## PROBLEM
The records appear below. Set down exactly each line from the one that contains "(452, 336) = (428, 209): white" through the last, both included.

## DATA FOR THIS EXERCISE
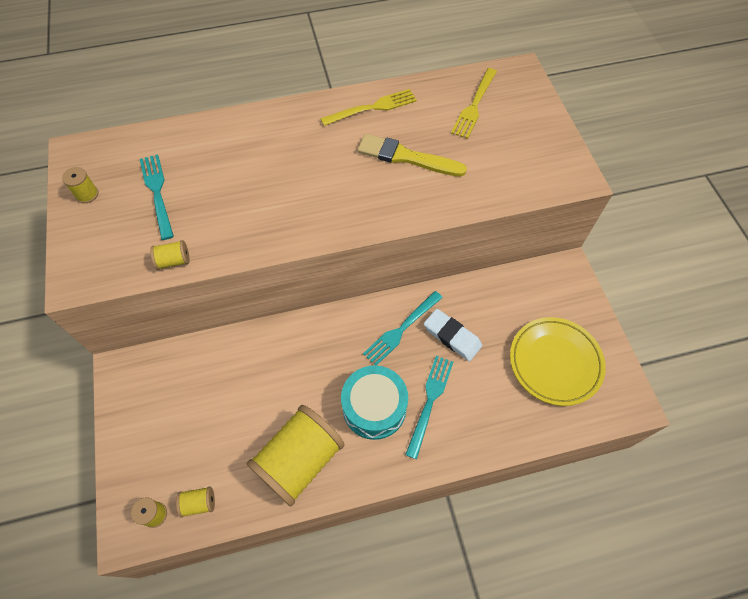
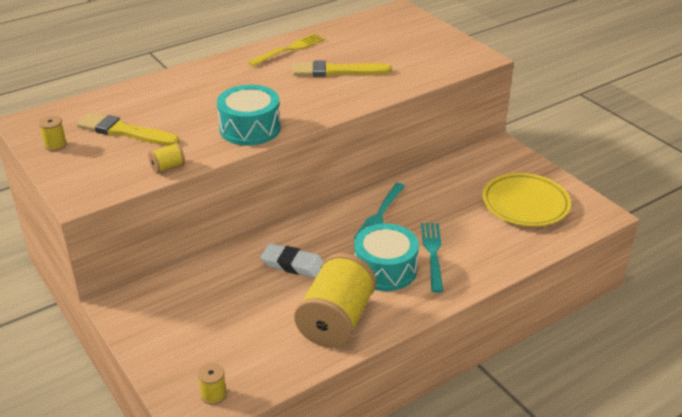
camera: 20 degrees left, 25 degrees down
(157, 193) = (124, 131): turquoise fork -> yellow brush
(199, 503) = (254, 375): yellow spool -> none
(278, 225) = (250, 128): none -> turquoise drum
(452, 336) = (428, 209): white eraser -> white eraser (292, 264)
(474, 105) = (374, 34): yellow fork -> none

## EXPECTED ANSWER
(452, 336) = (428, 209): white eraser -> white eraser (292, 264)
(474, 105) = (374, 34): yellow fork -> none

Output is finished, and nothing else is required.